* _Your assignment_
How many of the lines in the material underneath include the string "none"? State the number only.

== Material for this task

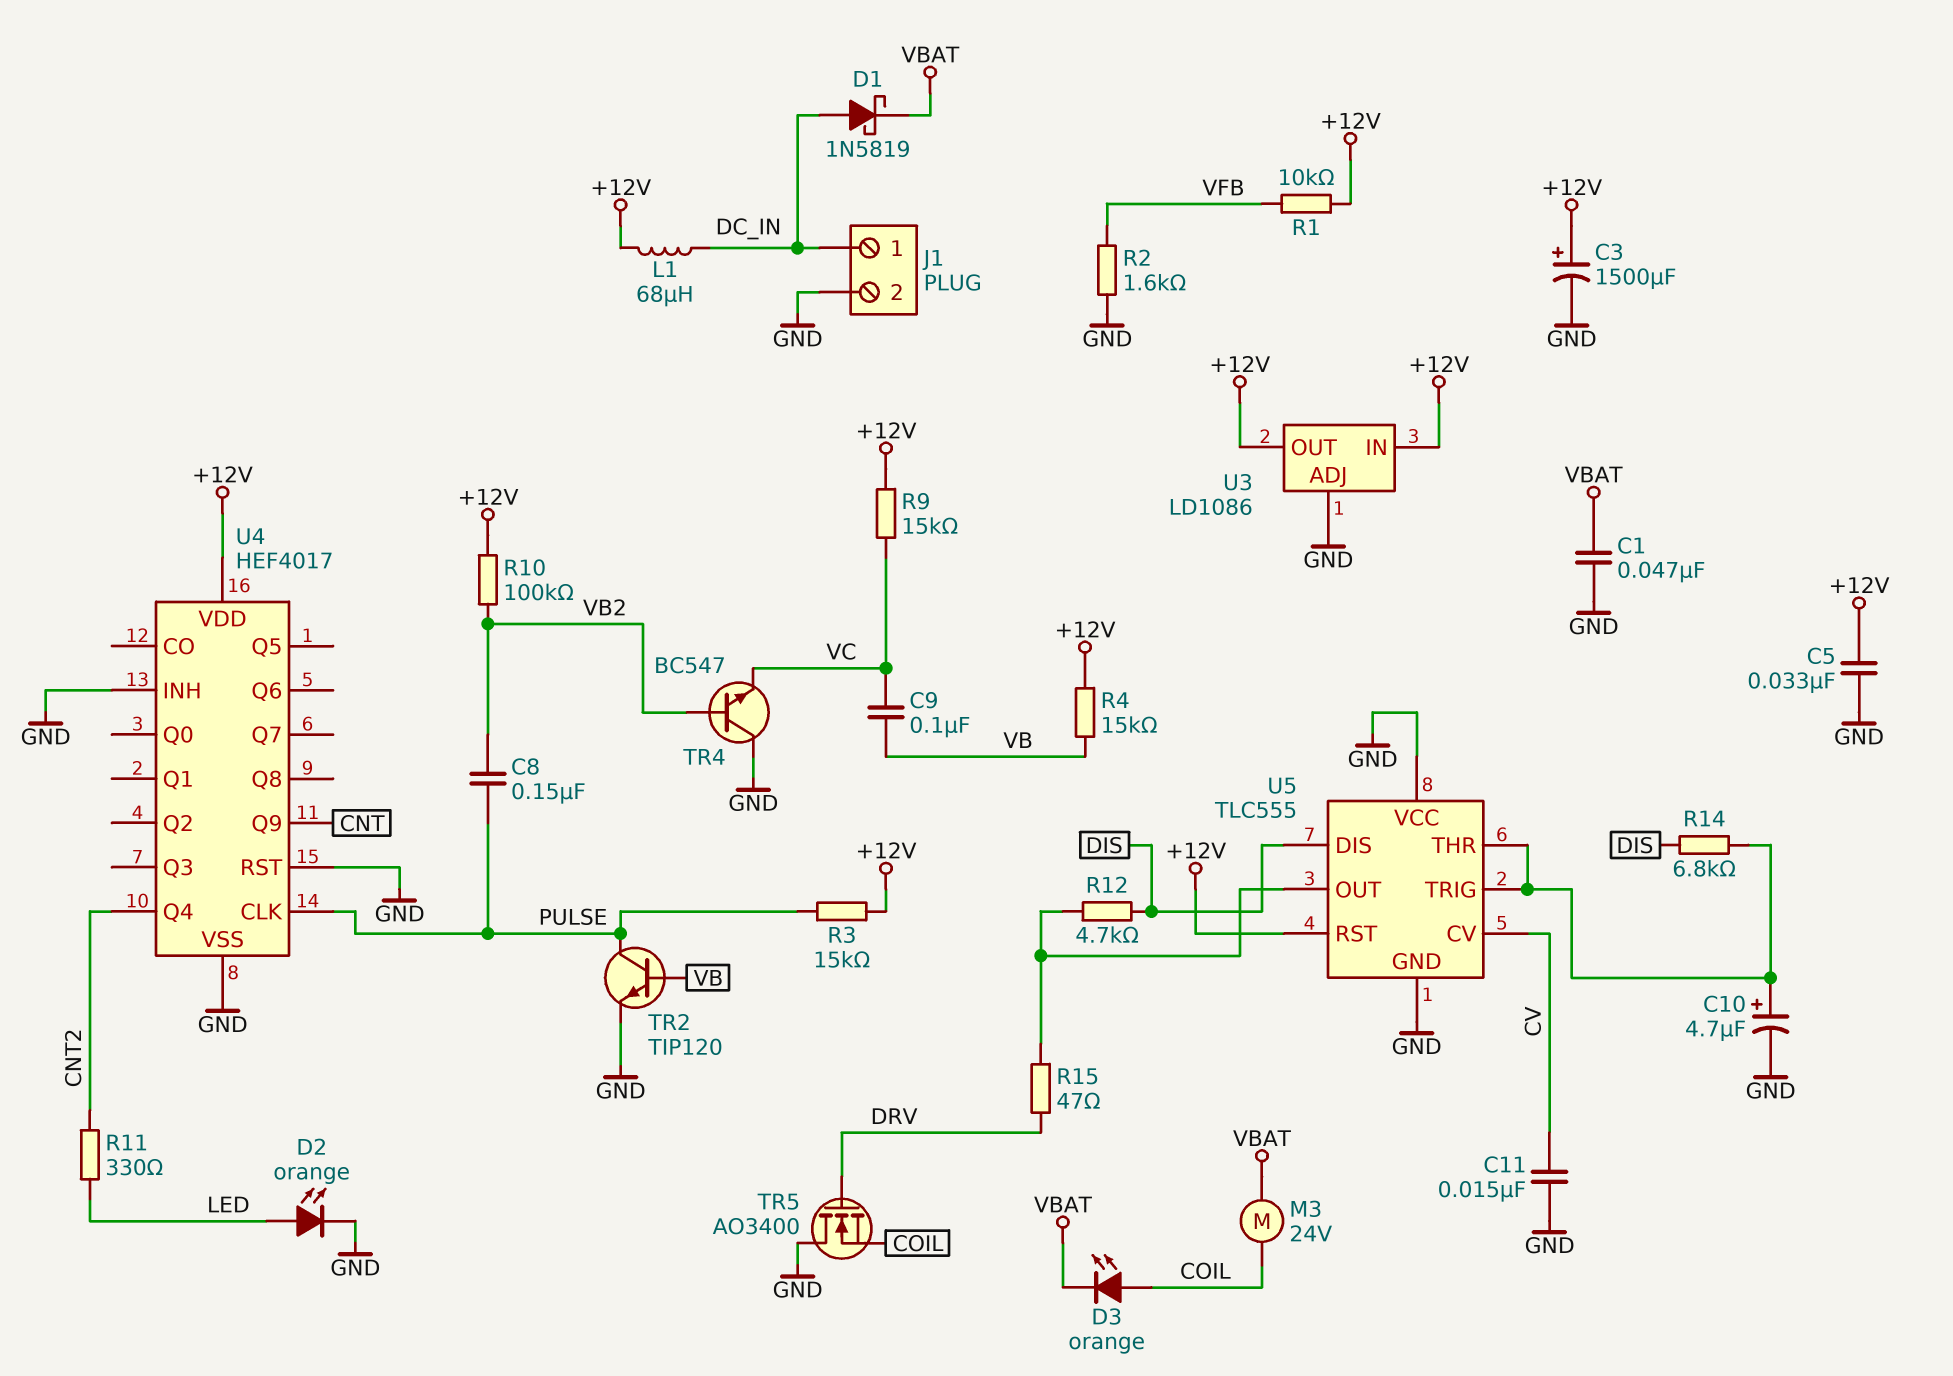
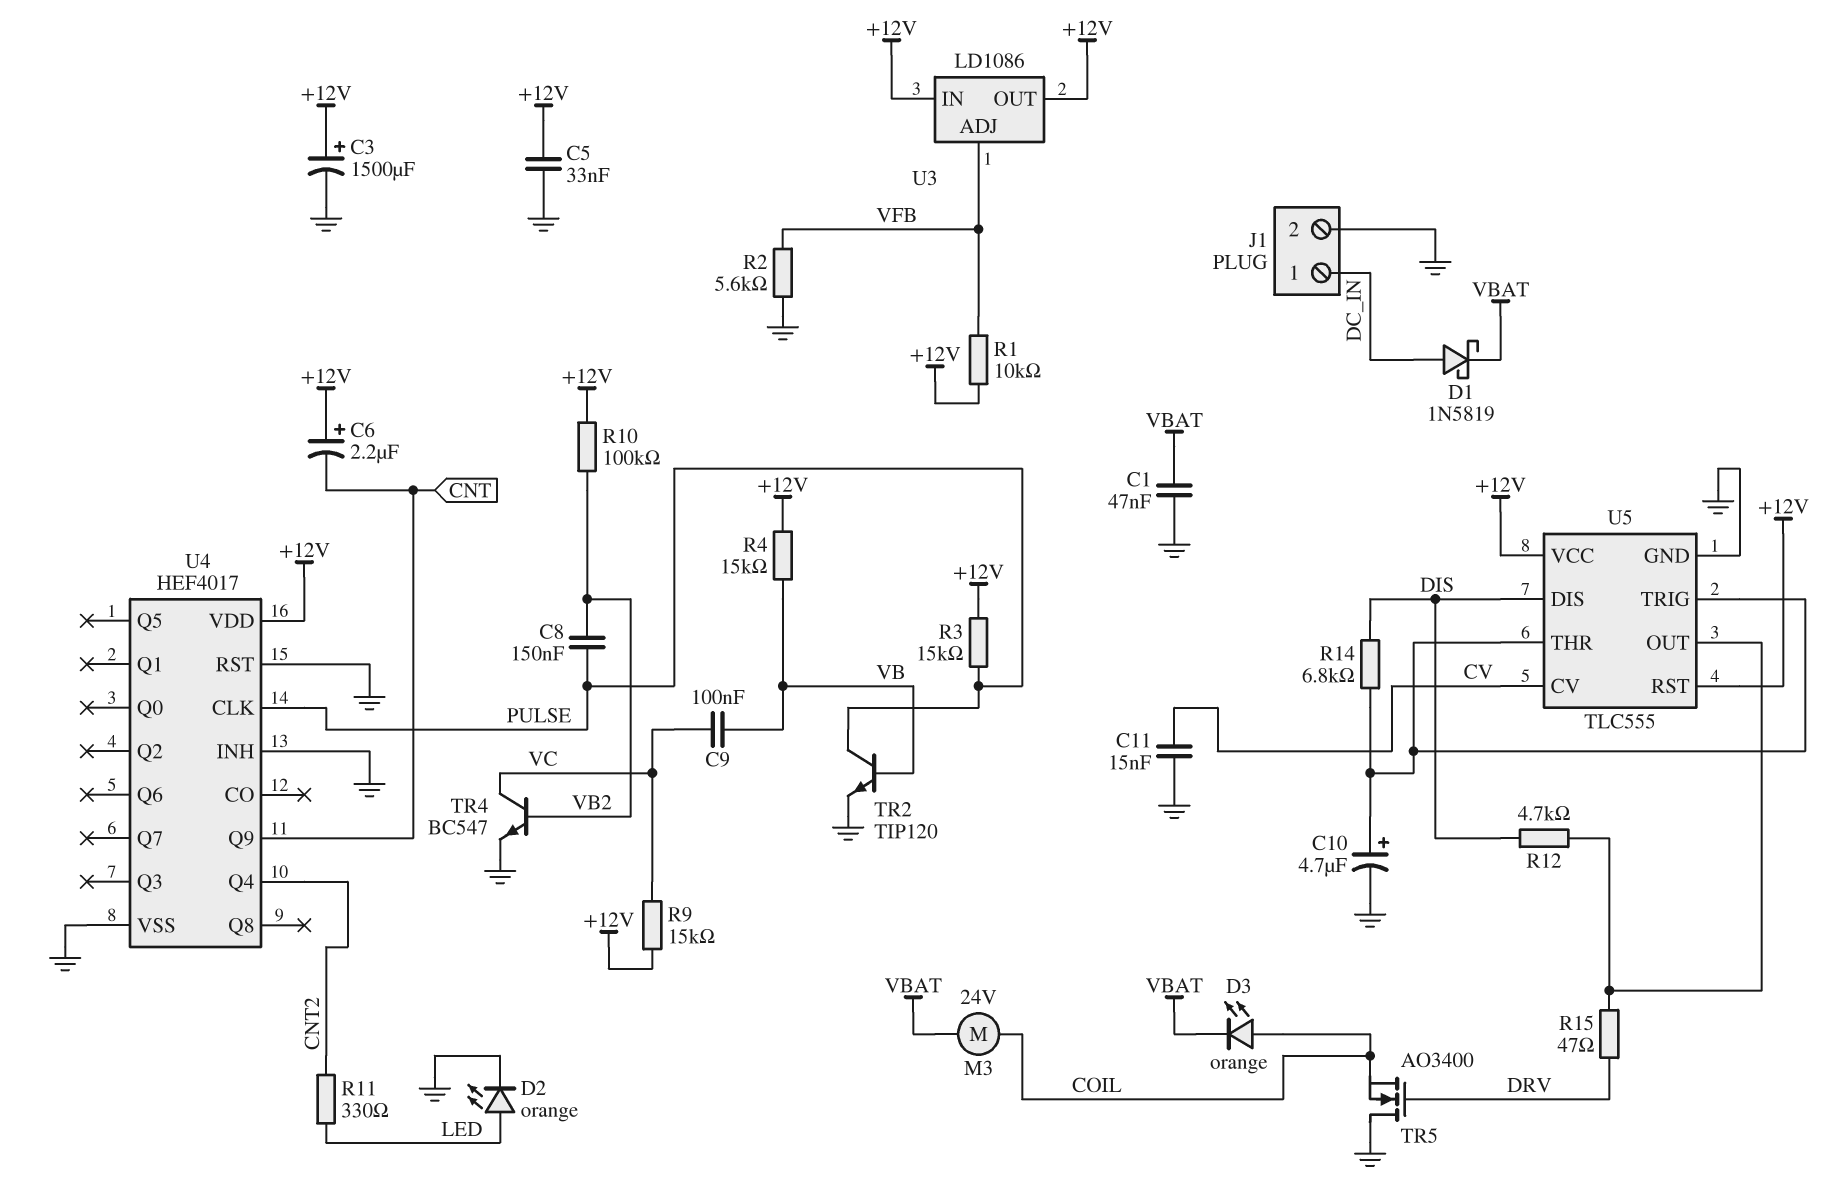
C6: none -> 2.2uF (plus +12V, minus CNT)
L1: 68uH (+12V, DC_IN) -> none
R2: 1.6k (GND, VFB) -> 5.6k (GND, VFB)
TR4: NPN BC547 (B VB2, C GND, E VC) -> NPN BC547 (B VB2, C VC, E GND)
U3 pin ADJ: GND -> VFB
U5 pin VCC: GND -> +12V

====

* _Task solution_
2